The problem:
Set down exactly the lines below between the line holding "colour | linijka" and the line holding "missing | guzik", inclusive; no other line belongs in the answer.

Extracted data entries
· · · ·

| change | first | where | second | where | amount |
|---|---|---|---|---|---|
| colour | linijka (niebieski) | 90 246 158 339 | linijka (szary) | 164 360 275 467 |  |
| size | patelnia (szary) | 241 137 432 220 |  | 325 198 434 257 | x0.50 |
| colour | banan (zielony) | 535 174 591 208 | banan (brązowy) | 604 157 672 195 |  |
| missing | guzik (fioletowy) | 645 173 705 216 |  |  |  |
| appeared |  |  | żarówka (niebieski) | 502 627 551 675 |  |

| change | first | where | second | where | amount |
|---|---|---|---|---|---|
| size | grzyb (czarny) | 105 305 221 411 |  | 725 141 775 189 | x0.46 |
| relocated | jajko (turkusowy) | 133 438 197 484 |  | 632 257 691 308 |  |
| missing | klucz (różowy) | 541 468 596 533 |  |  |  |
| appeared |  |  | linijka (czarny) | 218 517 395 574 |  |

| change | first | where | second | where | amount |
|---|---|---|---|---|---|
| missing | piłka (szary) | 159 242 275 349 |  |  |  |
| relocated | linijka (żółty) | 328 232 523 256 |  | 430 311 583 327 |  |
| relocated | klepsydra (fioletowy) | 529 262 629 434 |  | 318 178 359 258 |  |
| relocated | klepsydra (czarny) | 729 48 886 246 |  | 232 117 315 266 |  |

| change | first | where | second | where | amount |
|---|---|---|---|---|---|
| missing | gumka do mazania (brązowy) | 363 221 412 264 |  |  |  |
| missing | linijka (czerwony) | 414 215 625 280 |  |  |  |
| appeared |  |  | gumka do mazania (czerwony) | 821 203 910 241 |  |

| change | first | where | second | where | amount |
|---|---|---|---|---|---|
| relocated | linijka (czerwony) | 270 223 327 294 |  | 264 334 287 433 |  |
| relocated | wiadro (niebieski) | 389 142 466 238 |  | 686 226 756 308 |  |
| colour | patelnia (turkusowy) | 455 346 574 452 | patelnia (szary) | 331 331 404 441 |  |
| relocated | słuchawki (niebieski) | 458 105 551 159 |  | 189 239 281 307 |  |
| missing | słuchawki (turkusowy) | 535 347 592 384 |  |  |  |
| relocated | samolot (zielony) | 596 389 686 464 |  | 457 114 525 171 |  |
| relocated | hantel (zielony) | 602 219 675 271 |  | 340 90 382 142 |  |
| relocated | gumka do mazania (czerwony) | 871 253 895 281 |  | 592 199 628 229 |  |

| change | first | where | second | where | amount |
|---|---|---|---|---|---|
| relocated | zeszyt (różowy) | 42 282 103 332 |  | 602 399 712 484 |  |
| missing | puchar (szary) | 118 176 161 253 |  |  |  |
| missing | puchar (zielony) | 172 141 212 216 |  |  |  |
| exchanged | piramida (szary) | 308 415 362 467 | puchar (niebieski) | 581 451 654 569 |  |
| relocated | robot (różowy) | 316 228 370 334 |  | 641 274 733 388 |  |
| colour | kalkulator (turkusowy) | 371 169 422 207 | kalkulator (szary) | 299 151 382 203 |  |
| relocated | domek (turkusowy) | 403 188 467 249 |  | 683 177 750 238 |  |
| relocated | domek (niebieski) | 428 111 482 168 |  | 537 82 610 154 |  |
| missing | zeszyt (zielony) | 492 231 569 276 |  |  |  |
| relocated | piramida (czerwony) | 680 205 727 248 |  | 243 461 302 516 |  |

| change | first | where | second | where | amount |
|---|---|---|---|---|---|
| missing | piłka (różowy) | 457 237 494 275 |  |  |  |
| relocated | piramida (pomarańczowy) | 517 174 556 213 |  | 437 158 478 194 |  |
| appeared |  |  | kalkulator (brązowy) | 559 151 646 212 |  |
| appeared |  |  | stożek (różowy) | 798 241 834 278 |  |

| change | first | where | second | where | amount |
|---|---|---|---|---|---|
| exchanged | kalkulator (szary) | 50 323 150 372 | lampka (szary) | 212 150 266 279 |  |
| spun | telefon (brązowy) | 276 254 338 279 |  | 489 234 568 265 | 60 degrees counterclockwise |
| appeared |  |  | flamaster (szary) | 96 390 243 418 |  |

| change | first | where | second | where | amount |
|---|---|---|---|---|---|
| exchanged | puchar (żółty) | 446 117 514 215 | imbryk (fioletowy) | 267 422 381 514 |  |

· · · ·

Response area:
| colour | linijka (niebieski) | 90 246 158 339 | linijka (szary) | 164 360 275 467 |  |
| size | patelnia (szary) | 241 137 432 220 |  | 325 198 434 257 | x0.50 |
| colour | banan (zielony) | 535 174 591 208 | banan (brązowy) | 604 157 672 195 |  |
| missing | guzik (fioletowy) | 645 173 705 216 |  |  |  |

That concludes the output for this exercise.